Data for processing Block Start
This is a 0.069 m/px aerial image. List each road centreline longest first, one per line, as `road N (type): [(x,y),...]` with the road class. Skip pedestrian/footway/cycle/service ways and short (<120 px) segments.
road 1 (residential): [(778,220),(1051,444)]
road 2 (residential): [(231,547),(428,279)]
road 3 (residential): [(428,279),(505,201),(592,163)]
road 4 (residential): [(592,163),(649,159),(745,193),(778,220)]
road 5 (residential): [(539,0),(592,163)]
Data for processing Block End
All of the records need to be returned exactly as they are.

This is a 0.069 m/px aerial image. List each road centreline longest first, one per line, as `road N (type): [(x,y),...]` with the road class. Skip pedestrian/footway/cycle/service ways and short (<120 px) segments.
road 1 (residential): [(778,220),(1051,444)]
road 2 (residential): [(231,547),(428,279)]
road 3 (residential): [(428,279),(505,201),(592,163)]
road 4 (residential): [(592,163),(649,159),(745,193),(778,220)]
road 5 (residential): [(539,0),(592,163)]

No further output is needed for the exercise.